[[ Data provided, beginning ]]

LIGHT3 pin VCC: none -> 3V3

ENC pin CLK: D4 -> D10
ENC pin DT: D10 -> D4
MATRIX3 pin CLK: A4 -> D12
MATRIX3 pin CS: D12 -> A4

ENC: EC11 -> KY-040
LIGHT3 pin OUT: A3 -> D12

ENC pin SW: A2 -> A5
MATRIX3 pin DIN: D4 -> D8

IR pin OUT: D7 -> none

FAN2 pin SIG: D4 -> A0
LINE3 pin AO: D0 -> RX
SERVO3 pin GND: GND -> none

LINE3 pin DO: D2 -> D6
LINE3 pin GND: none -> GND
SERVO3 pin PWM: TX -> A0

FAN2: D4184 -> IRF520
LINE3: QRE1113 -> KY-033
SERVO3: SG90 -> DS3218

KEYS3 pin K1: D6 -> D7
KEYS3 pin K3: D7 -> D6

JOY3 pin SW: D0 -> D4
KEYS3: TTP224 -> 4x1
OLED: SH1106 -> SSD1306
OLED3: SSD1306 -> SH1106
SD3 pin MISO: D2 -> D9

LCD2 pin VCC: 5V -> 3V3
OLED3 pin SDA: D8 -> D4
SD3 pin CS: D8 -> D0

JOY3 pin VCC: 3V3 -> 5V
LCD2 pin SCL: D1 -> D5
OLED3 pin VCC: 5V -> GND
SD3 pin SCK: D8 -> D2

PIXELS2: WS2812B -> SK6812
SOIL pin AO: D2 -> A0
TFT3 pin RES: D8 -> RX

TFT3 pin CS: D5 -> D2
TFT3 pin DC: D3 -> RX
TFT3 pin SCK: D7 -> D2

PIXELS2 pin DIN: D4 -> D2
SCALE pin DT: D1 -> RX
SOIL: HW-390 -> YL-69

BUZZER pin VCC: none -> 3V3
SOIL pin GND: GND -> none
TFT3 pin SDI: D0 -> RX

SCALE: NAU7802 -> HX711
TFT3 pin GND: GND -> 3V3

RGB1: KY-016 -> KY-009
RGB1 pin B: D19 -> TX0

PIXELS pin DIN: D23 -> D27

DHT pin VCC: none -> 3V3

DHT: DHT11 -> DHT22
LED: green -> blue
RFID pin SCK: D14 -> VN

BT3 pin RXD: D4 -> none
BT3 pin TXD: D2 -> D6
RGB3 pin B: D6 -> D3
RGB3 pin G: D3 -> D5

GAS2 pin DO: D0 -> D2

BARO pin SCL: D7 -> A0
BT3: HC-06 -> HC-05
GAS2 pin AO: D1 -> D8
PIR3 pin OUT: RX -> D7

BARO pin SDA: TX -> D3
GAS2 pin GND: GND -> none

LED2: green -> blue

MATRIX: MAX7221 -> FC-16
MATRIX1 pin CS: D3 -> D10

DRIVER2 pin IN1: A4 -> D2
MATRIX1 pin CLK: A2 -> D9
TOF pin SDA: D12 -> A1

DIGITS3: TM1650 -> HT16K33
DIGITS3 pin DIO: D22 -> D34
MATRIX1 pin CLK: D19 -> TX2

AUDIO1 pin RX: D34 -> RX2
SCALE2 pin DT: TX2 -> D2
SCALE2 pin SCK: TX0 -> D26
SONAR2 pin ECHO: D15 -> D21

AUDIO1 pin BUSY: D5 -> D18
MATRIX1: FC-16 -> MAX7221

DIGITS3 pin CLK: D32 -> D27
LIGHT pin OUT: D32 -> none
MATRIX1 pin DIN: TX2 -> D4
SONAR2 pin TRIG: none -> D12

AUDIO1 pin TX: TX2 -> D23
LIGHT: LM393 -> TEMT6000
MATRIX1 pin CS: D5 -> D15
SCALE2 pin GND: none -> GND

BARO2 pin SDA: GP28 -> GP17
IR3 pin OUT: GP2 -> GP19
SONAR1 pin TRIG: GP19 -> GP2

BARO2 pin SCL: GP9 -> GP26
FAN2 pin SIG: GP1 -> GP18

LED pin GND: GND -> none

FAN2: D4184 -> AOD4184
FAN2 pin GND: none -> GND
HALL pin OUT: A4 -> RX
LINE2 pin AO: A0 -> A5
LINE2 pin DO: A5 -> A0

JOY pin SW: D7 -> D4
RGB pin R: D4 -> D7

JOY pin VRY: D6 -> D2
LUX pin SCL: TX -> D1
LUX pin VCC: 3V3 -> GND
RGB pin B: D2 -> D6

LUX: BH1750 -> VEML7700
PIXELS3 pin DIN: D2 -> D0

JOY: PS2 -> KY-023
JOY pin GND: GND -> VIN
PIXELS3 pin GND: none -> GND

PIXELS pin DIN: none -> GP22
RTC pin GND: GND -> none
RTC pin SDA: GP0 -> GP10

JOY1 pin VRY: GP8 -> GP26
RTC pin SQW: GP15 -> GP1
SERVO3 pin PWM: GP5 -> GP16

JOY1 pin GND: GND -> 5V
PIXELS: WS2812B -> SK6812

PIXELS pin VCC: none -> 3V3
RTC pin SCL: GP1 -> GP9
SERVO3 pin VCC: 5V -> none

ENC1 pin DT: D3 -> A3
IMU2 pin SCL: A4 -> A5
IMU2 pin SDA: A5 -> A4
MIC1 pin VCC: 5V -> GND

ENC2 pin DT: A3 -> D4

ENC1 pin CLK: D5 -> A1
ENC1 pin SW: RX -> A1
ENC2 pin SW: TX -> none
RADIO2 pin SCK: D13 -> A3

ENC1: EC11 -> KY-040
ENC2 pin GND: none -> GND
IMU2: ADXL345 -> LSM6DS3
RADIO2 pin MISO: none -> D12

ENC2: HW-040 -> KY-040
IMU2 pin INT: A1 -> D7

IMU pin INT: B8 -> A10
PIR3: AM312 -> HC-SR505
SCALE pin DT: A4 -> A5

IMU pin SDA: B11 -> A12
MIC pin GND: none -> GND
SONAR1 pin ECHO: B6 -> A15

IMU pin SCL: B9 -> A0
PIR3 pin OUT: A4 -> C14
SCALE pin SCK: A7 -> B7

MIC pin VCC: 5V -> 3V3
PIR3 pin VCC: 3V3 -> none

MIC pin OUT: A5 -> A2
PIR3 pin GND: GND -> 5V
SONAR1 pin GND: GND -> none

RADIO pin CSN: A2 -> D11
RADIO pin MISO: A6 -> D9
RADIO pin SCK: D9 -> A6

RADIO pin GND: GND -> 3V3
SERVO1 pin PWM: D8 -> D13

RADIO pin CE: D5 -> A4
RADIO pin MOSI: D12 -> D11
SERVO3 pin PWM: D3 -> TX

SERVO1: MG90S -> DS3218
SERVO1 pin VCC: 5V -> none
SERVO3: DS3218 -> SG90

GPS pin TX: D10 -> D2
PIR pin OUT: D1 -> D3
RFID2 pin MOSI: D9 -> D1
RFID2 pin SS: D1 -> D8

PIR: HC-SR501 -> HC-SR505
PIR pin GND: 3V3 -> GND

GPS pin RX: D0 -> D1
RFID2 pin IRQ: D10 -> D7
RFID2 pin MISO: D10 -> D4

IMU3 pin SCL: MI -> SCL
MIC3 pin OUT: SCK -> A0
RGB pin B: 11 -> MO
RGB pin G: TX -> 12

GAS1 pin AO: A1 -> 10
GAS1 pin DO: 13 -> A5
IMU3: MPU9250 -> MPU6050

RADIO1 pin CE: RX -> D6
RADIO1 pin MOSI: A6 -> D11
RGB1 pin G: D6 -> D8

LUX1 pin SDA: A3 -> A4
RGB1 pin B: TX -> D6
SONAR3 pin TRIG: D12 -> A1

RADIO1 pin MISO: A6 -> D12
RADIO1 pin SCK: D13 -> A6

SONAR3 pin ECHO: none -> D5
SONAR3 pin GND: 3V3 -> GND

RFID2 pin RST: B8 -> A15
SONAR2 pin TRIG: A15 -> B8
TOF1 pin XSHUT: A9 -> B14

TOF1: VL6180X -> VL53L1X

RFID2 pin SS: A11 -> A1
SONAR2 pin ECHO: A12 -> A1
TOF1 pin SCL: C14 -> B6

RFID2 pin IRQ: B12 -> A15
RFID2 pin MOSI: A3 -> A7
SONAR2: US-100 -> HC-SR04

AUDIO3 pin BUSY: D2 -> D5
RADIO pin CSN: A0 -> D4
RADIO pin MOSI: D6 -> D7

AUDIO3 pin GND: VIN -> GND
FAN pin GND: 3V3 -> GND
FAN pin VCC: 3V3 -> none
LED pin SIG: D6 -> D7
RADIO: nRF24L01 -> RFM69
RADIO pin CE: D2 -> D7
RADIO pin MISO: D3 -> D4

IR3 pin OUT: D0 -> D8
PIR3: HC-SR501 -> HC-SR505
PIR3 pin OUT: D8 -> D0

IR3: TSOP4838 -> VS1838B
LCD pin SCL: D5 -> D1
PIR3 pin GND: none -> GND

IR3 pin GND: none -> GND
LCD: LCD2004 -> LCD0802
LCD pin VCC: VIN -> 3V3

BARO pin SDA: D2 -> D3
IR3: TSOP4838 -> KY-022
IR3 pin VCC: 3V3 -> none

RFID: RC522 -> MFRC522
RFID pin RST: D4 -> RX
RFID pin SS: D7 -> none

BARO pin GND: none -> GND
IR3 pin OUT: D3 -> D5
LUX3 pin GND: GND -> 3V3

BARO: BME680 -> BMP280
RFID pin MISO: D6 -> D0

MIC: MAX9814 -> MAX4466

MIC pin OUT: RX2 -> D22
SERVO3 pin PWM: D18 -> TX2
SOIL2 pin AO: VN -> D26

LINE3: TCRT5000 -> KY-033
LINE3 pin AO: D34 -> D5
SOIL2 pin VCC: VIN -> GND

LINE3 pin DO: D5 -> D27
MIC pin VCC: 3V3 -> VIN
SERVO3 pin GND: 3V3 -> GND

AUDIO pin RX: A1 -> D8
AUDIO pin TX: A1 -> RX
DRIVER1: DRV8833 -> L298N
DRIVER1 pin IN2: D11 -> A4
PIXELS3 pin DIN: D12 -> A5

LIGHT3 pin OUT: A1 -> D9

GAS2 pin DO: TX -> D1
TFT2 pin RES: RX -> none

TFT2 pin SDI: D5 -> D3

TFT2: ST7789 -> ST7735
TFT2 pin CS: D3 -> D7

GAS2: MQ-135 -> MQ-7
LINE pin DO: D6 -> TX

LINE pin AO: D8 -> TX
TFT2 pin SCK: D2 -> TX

[[ Data provided, end ]]

About this task: Return exactly the lines above from the line that has "TFT3 pin CS: D5 -> D2" through the line that has "RGB1: KY-016 -> KY-009", inclusive, and nothing else.

Solution for this exercise:
TFT3 pin CS: D5 -> D2
TFT3 pin DC: D3 -> RX
TFT3 pin SCK: D7 -> D2

PIXELS2 pin DIN: D4 -> D2
SCALE pin DT: D1 -> RX
SOIL: HW-390 -> YL-69

BUZZER pin VCC: none -> 3V3
SOIL pin GND: GND -> none
TFT3 pin SDI: D0 -> RX

SCALE: NAU7802 -> HX711
TFT3 pin GND: GND -> 3V3

RGB1: KY-016 -> KY-009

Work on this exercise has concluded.